Before and after coordinates
********************

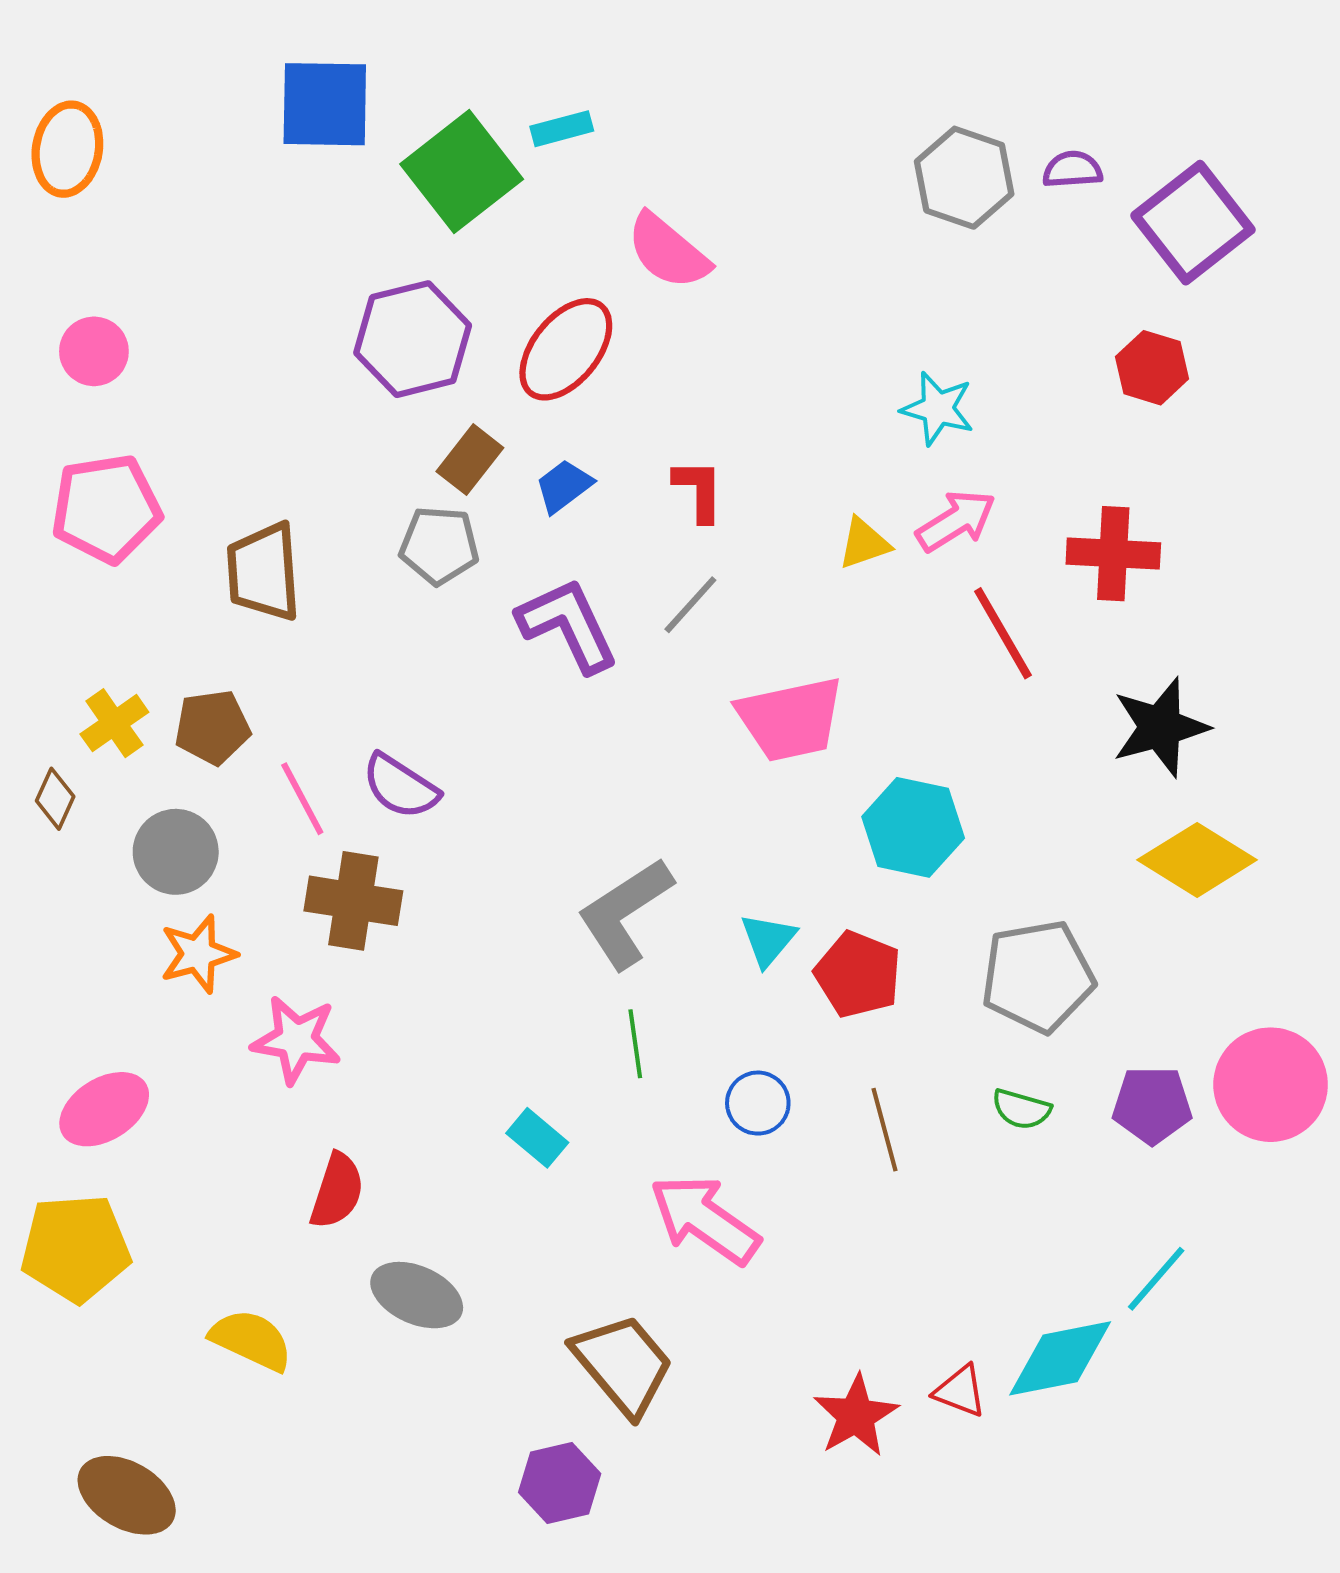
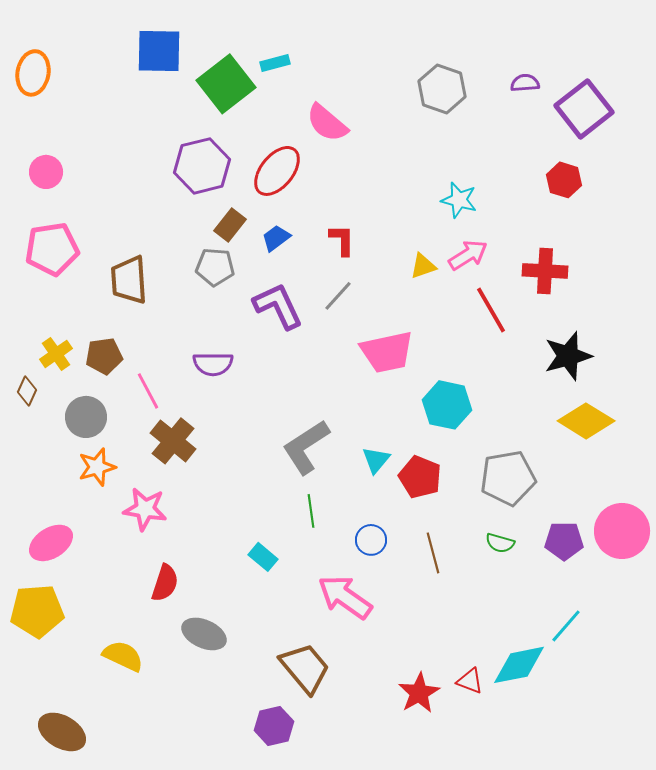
gray hexagon: (964, 178) -> (442, 89), moved
purple semicircle: (400, 786) -> (213, 364), moved, turned -33
brown cross: (353, 901) -> (173, 441), turned 30

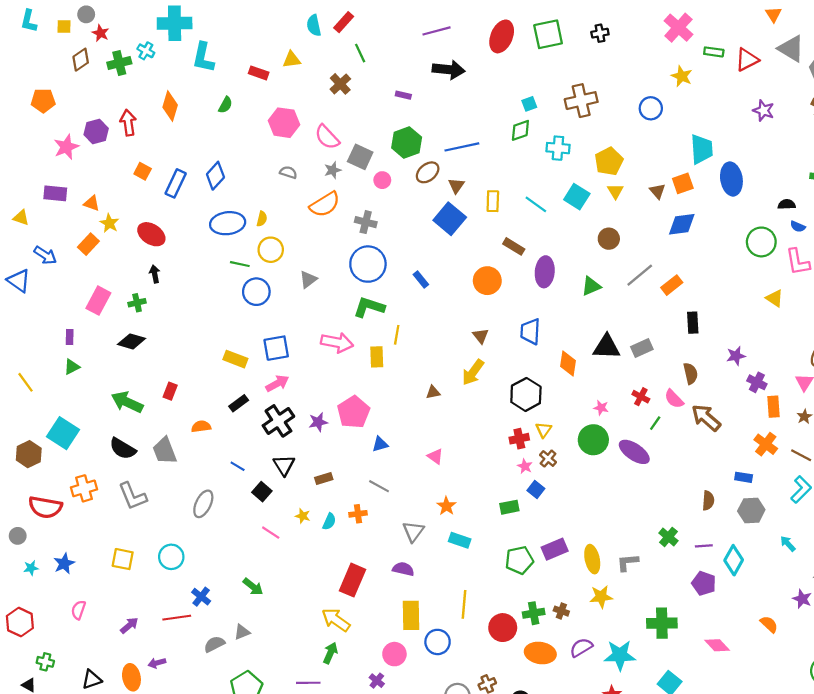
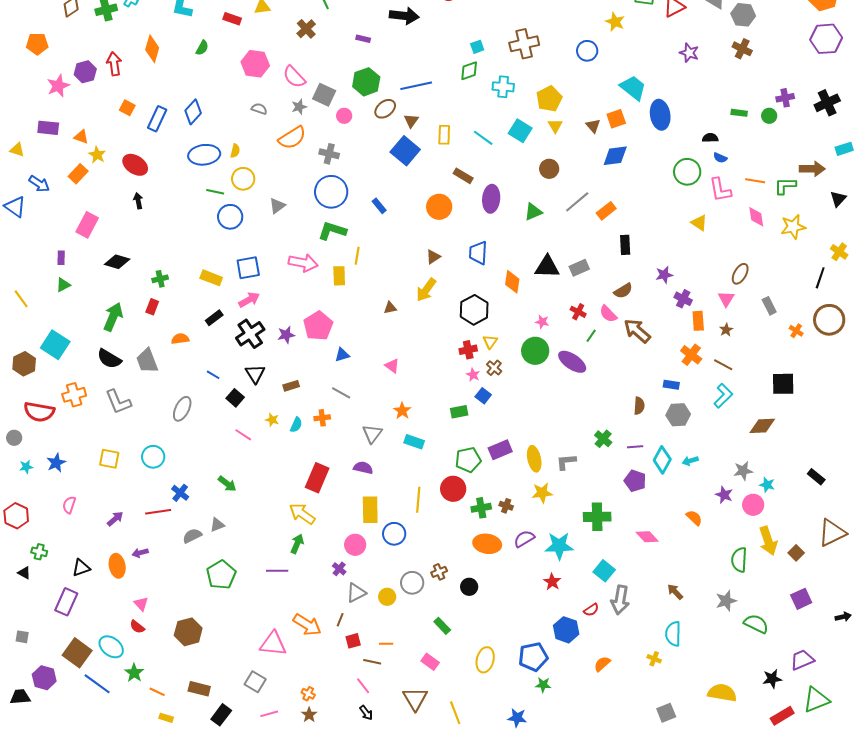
cyan trapezoid: (702, 149) -> (633, 88), turned -48
green cross: (137, 303) -> (160, 279), moved
brown triangle: (481, 336) -> (433, 257), turned 35
brown semicircle: (691, 373) -> (623, 291), turned 72
green arrow: (127, 402) -> (113, 317), turned 88
cyan arrow: (788, 544) -> (690, 461), moved, turned -63
red circle: (503, 628) -> (453, 489), moved

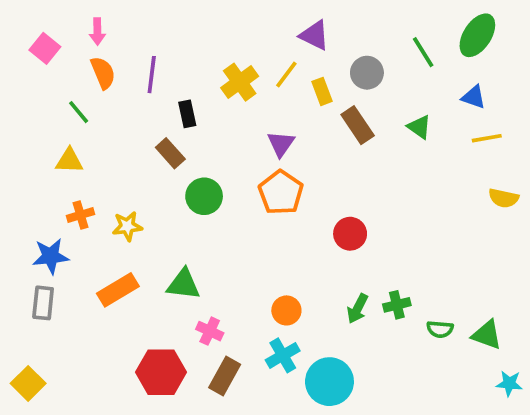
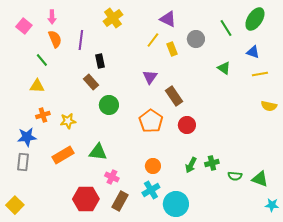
yellow cross: (240, 82) -> (113, 18), moved
brown rectangle: (358, 125) -> (174, 96), moved
orange pentagon: (281, 193) -> (151, 121), moved

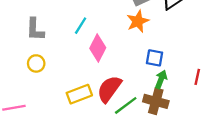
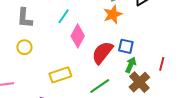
red semicircle: (109, 89) -> (102, 53), moved
brown cross: (156, 101) -> (139, 82), moved, turned 30

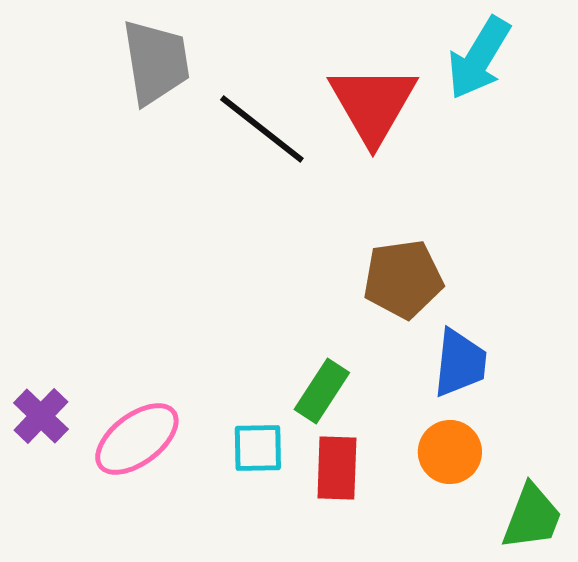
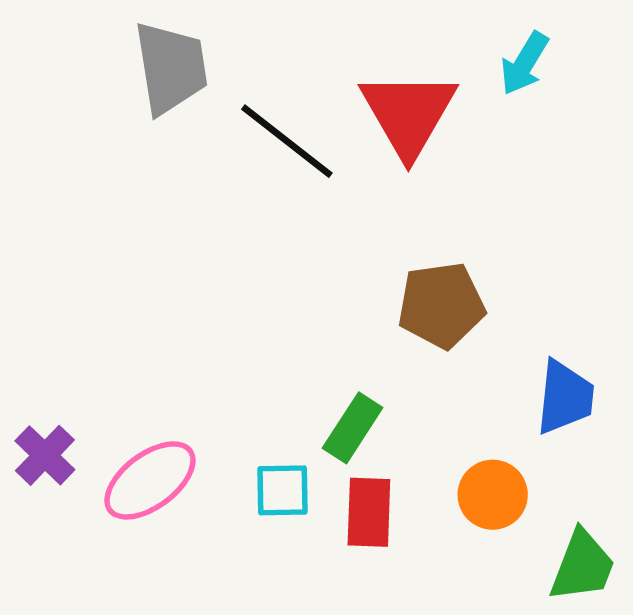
cyan arrow: (479, 58) -> (524, 63), size x0.7
blue trapezoid: (460, 363) -> (565, 397), moved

********************

● Work instructions
Taking the entries above, extract every line from the one bearing "green cross: (137, 303) -> (160, 279), moved" through the one bearing "yellow cross: (240, 82) -> (113, 18), moved", exactly, with no pictures.

● Task answer
green cross: (137, 303) -> (160, 279), moved
brown triangle: (481, 336) -> (433, 257), turned 35
brown semicircle: (691, 373) -> (623, 291), turned 72
green arrow: (127, 402) -> (113, 317), turned 88
cyan arrow: (788, 544) -> (690, 461), moved, turned -63
red circle: (503, 628) -> (453, 489), moved

yellow cross: (240, 82) -> (113, 18), moved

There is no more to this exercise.